INPUT RECORDS:

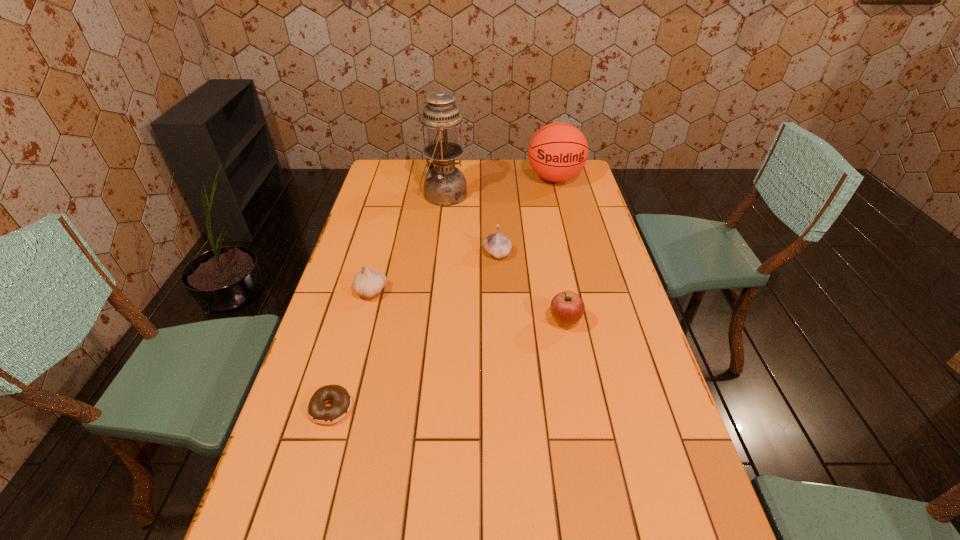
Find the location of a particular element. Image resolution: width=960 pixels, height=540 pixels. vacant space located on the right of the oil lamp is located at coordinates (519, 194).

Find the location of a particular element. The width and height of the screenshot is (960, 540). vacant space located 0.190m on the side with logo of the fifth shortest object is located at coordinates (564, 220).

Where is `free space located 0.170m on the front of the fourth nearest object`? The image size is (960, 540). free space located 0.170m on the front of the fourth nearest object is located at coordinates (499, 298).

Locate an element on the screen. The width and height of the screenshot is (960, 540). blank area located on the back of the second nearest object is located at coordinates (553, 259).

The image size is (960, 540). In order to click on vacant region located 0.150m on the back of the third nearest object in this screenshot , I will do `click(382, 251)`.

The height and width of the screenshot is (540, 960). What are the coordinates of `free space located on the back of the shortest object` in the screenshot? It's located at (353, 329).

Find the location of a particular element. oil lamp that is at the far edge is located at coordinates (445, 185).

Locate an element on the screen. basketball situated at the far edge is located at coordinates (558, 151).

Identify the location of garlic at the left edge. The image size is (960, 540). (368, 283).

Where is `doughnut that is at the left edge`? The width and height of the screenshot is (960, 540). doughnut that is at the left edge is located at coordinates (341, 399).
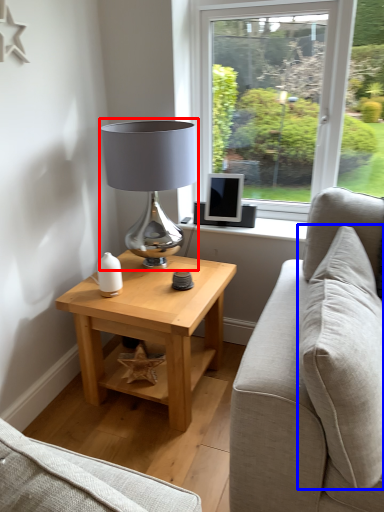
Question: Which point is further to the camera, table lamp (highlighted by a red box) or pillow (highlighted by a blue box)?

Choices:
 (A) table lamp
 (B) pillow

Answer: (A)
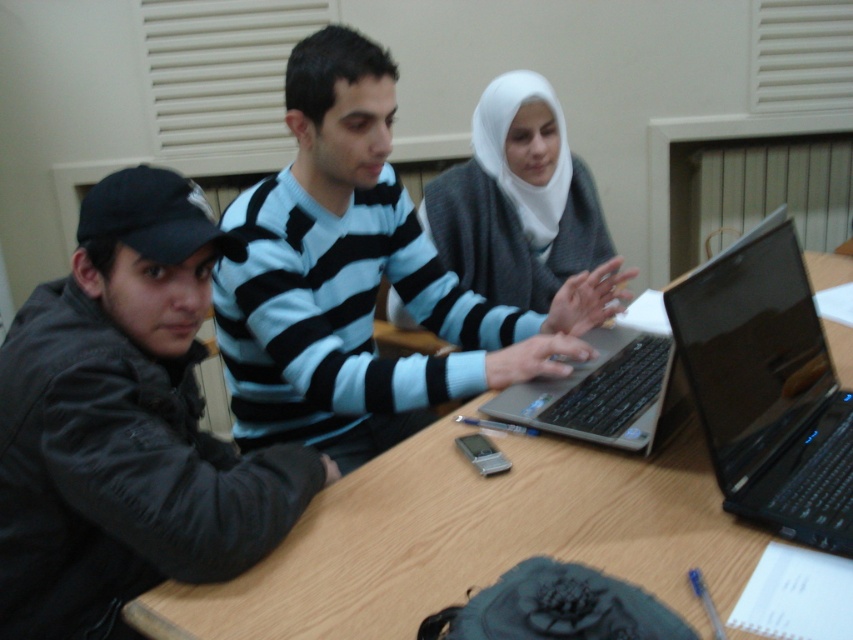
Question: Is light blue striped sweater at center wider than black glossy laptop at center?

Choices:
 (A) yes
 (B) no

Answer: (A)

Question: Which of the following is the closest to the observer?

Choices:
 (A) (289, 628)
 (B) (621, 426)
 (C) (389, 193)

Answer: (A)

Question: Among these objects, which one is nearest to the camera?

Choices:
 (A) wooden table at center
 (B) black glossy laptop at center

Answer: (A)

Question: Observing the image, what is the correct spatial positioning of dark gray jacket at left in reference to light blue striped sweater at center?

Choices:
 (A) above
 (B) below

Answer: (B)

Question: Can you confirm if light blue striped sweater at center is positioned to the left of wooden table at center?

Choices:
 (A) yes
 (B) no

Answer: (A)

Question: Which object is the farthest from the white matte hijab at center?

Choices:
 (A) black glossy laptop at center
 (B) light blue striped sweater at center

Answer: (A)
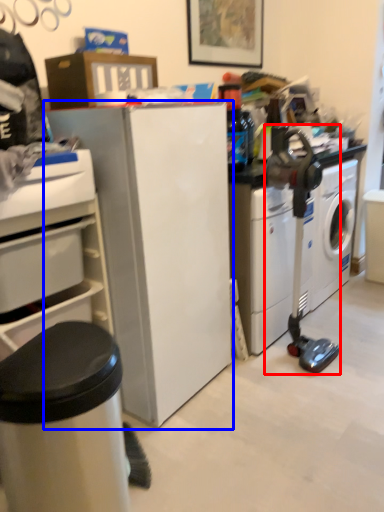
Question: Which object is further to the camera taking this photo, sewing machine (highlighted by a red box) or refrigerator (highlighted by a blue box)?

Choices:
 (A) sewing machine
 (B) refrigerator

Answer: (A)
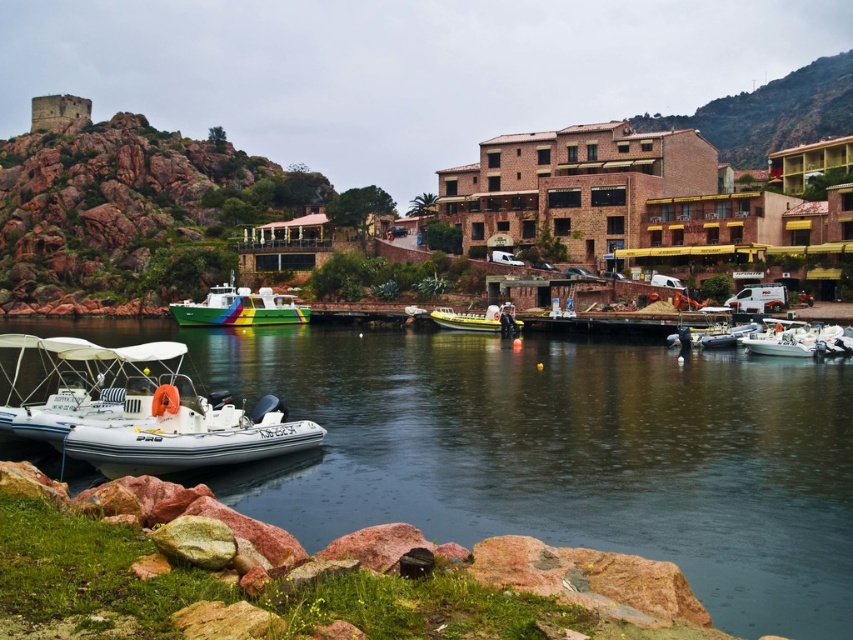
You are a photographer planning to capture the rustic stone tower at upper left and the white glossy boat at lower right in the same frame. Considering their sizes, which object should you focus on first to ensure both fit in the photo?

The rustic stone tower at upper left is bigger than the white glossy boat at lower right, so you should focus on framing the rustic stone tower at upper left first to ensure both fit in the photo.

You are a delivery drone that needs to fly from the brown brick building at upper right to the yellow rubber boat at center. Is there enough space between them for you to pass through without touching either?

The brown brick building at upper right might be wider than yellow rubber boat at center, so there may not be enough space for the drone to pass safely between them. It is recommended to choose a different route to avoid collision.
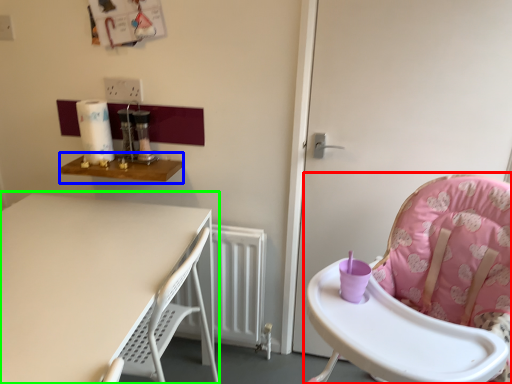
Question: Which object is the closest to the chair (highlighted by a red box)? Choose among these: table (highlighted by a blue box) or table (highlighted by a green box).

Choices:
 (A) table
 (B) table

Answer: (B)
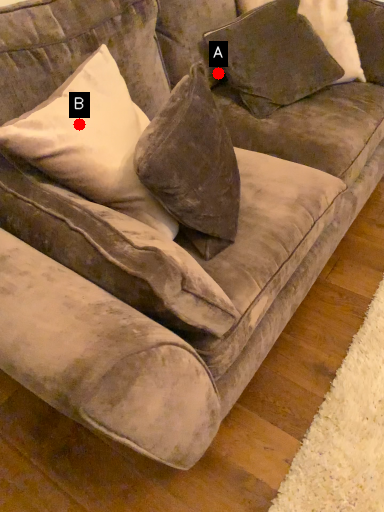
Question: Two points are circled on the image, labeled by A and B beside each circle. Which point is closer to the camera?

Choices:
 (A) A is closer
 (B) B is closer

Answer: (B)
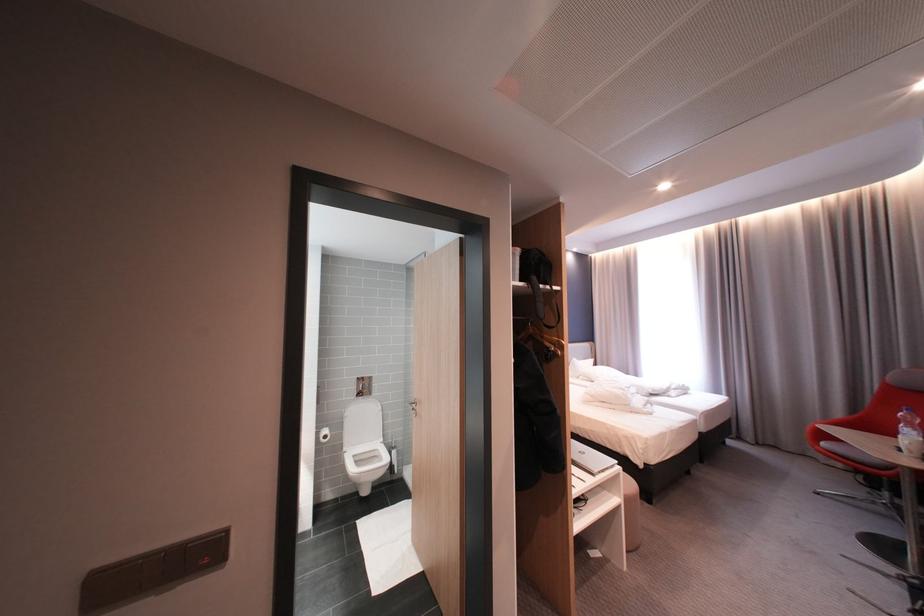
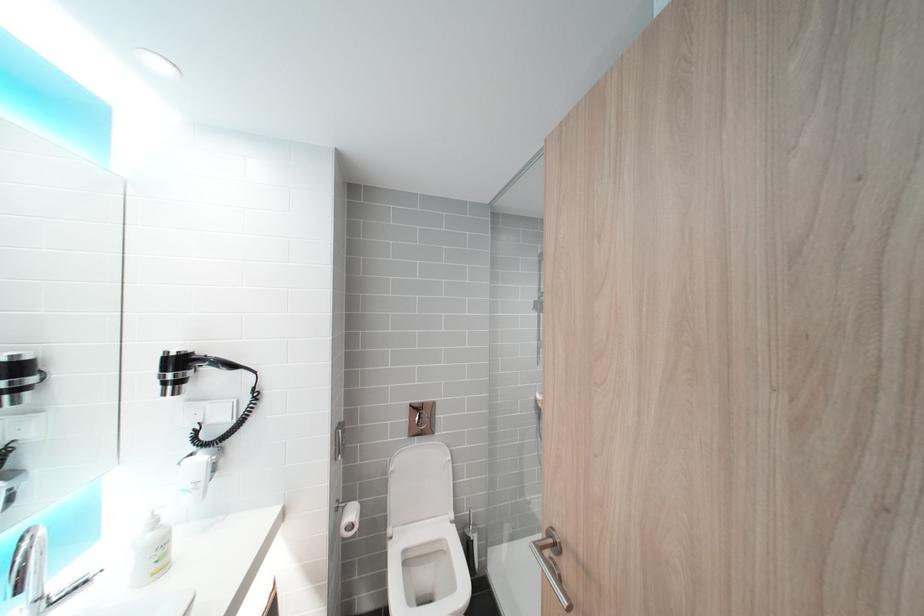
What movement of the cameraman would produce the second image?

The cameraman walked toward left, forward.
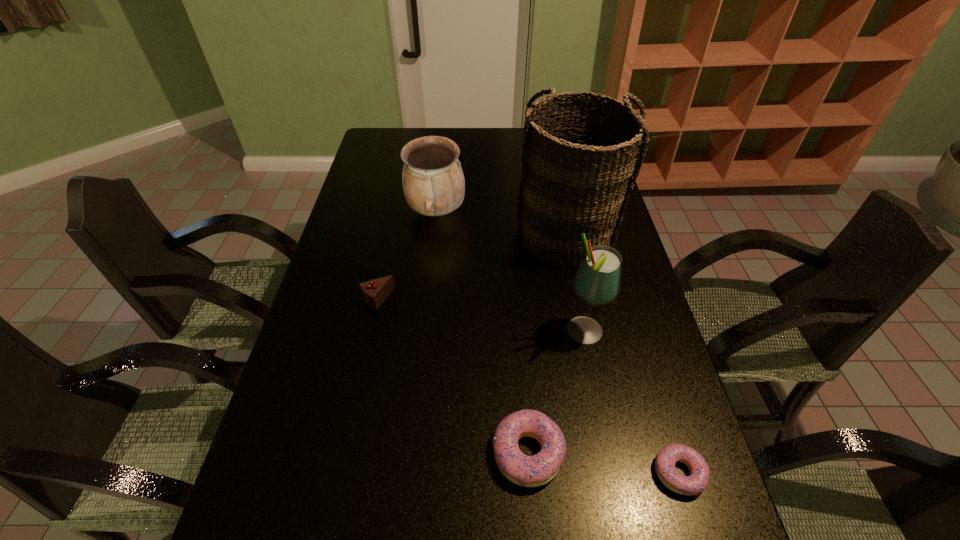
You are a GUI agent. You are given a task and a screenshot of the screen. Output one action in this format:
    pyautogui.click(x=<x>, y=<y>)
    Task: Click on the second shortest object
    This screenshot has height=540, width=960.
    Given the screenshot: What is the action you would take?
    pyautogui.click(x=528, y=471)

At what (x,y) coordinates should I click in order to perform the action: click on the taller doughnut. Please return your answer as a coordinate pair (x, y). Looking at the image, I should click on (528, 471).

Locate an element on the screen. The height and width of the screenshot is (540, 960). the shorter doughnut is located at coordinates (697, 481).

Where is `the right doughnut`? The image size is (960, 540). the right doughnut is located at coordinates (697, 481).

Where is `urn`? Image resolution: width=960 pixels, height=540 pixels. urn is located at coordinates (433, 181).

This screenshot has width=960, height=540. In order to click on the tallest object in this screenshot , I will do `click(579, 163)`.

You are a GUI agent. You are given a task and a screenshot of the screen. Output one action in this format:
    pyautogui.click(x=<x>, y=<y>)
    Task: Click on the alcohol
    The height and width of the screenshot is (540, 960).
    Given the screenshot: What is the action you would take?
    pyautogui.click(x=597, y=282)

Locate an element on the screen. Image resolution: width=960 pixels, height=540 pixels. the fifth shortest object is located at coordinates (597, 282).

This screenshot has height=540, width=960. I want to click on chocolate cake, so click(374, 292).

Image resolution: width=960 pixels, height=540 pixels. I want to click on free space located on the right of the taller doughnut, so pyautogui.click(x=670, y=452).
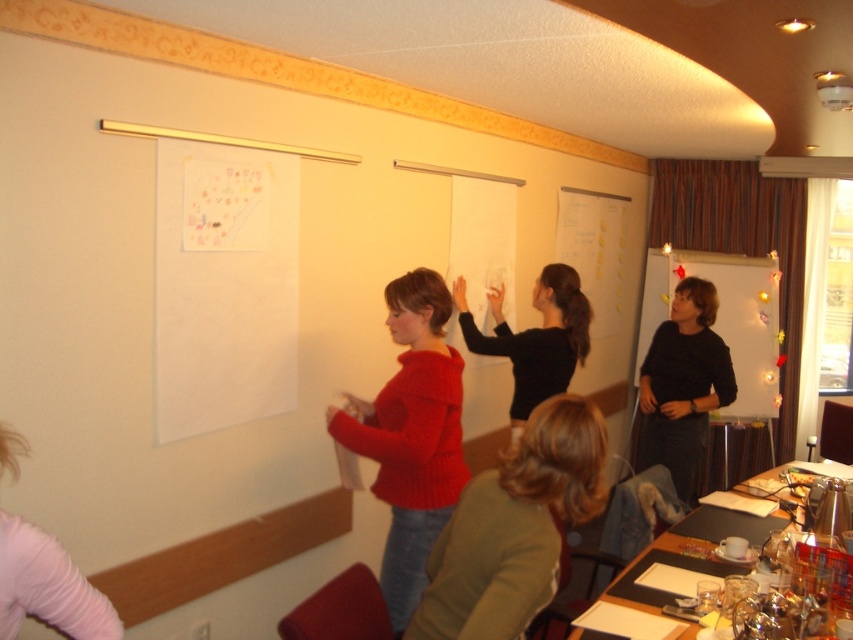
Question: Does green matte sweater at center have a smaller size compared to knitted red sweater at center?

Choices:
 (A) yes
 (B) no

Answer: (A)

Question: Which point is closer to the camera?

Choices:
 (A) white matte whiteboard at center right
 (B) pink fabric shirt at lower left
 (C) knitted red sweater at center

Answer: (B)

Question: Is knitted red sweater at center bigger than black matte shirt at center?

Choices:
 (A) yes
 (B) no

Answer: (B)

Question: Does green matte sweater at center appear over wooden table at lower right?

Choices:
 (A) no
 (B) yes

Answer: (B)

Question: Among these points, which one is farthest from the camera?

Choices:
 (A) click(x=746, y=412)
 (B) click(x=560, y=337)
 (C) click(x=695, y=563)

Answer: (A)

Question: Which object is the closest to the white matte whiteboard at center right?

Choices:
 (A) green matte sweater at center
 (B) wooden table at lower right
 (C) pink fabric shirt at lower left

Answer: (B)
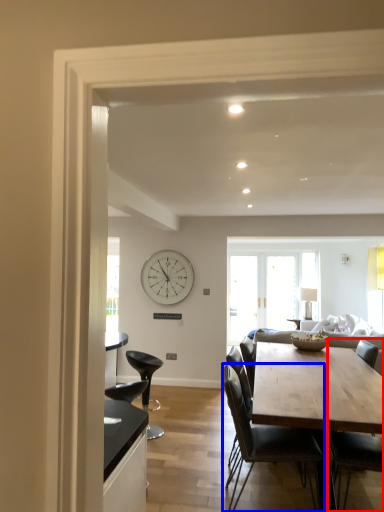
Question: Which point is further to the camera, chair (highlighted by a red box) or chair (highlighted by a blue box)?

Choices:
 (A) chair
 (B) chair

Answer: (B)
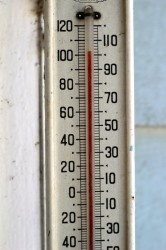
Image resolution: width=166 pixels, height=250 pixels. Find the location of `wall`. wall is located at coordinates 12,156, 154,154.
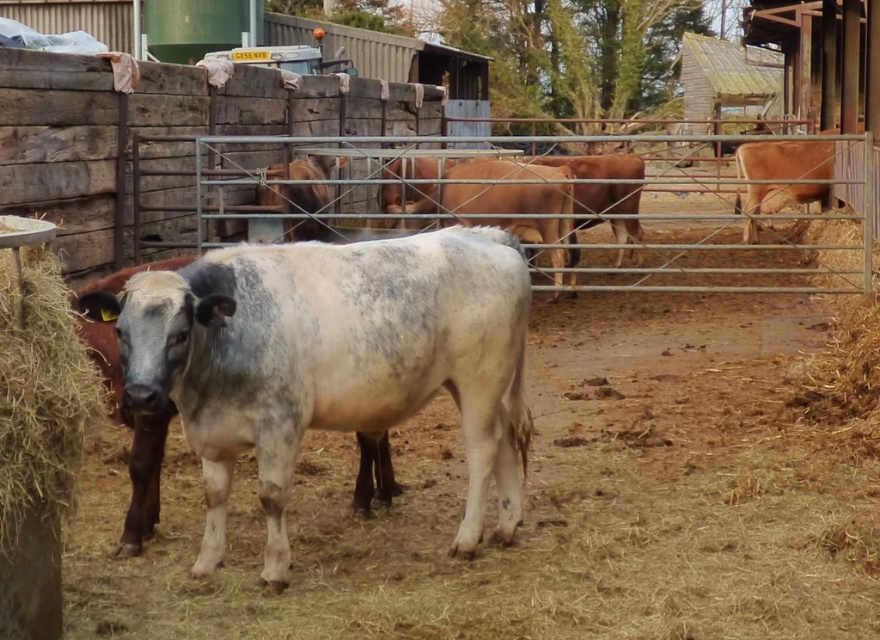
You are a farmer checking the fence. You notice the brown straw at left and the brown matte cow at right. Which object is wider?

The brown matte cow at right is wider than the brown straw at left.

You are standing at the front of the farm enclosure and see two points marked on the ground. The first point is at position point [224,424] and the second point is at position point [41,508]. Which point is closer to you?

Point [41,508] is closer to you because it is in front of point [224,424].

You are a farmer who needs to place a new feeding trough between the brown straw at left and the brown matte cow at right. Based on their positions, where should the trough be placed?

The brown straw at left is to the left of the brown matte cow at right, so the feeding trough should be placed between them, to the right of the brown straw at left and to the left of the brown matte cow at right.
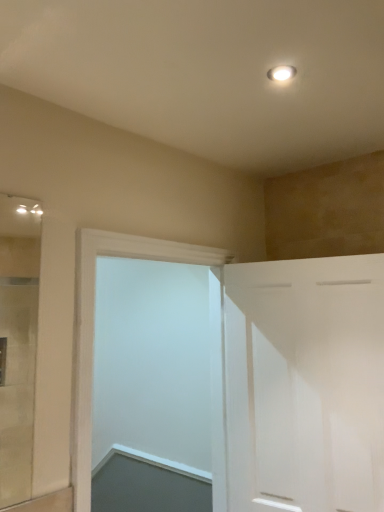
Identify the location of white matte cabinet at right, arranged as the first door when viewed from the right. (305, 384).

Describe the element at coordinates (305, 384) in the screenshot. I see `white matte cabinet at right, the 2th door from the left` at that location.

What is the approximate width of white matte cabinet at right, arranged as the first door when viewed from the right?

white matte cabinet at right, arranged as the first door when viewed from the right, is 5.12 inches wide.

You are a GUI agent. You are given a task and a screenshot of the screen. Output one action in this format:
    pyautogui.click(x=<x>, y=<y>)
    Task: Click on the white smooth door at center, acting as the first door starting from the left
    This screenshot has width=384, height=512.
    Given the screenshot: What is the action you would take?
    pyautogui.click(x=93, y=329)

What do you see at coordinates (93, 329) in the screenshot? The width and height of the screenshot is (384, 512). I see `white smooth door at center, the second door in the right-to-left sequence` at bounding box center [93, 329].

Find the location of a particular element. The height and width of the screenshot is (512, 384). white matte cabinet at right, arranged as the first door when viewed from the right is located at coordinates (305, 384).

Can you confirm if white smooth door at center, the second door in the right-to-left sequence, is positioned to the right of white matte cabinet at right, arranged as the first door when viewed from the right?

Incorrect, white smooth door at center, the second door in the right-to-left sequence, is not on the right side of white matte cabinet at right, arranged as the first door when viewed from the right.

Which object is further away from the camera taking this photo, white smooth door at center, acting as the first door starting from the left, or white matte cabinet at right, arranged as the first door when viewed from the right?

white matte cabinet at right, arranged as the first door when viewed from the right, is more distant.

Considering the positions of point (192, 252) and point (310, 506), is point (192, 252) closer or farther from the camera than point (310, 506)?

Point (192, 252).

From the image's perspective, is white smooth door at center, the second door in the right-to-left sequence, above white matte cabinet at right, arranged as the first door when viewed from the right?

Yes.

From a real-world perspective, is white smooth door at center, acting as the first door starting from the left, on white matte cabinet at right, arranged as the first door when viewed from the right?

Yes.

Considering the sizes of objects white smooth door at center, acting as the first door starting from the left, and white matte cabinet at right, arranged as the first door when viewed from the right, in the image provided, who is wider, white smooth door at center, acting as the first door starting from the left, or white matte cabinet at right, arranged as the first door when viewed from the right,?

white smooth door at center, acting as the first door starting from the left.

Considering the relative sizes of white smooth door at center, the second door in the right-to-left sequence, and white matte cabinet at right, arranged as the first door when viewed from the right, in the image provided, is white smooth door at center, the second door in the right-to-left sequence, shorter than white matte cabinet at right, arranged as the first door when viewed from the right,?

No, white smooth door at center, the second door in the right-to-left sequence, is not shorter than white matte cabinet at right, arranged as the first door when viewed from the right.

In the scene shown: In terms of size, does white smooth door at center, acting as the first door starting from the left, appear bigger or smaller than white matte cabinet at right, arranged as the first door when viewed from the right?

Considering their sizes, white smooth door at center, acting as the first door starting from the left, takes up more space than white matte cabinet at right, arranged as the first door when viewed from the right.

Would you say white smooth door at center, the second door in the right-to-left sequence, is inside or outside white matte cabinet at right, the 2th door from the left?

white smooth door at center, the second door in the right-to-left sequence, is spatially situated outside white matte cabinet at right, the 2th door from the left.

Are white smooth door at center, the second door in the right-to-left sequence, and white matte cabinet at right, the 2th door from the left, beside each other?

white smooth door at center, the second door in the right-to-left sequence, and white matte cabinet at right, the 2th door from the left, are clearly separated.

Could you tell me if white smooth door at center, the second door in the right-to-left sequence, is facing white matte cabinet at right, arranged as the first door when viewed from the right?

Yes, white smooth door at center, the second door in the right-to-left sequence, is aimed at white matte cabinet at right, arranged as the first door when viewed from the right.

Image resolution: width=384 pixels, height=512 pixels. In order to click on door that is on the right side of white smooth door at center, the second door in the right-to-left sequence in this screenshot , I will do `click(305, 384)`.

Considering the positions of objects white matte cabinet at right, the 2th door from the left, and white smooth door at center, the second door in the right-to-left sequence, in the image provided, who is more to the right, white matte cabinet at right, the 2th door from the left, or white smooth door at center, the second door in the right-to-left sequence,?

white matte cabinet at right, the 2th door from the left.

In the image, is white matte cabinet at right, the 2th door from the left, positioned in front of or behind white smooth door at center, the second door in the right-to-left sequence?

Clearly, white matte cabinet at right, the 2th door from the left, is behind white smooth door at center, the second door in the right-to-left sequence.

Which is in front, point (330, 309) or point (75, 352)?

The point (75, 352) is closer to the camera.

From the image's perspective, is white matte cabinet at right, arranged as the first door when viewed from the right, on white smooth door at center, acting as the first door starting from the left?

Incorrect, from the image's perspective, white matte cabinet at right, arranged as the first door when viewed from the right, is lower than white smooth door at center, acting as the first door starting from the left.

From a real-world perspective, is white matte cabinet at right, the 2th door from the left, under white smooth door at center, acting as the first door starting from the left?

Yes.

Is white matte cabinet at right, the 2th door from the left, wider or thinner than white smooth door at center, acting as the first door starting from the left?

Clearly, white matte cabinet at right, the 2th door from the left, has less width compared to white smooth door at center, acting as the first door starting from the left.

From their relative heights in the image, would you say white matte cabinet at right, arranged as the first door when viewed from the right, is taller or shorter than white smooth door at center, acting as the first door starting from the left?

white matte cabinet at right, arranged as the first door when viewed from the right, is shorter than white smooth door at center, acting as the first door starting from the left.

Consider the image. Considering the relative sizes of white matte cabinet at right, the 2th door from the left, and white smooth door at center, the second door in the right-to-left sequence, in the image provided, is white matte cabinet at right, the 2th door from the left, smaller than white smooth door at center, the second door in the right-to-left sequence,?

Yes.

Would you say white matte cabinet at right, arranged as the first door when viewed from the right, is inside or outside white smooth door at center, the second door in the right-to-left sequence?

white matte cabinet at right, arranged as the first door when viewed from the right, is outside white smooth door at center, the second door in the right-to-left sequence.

EXERCISE:
Pick out every line in the records above that contains the string "real" and copy each one in full, treating uppercase and lowercase as different.

RESPONSE TO THIS EXERCISE:
From a real-world perspective, is white smooth door at center, acting as the first door starting from the left, on white matte cabinet at right, arranged as the first door when viewed from the right?
From a real-world perspective, is white matte cabinet at right, the 2th door from the left, under white smooth door at center, acting as the first door starting from the left?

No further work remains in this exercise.